**What is required**.
Copy out the lines of the records below, and only those lines, from the one with "brown banana [172,76,219,94]" through the one with "pink duck [425,154,479,214]", exactly as they appear.
==============================
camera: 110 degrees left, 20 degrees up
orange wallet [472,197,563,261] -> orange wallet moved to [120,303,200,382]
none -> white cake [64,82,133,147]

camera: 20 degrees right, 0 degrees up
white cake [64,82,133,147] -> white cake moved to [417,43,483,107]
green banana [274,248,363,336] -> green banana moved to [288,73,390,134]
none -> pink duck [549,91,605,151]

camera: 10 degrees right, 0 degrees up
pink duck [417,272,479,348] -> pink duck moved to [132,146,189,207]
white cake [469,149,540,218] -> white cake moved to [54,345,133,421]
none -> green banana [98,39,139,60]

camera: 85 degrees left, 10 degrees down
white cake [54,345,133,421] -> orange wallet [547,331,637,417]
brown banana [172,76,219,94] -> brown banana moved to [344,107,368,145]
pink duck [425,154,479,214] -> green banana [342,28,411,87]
==============================
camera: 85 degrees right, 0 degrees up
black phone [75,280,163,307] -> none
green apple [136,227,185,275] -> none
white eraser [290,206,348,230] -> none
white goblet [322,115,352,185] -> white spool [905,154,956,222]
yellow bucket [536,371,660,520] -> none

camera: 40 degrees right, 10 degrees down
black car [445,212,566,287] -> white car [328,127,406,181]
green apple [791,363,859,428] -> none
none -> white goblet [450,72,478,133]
==============================
**Response to the exercise**.
brown banana [172,76,219,94] -> brown banana moved to [344,107,368,145]
pink duck [425,154,479,214] -> green banana [342,28,411,87]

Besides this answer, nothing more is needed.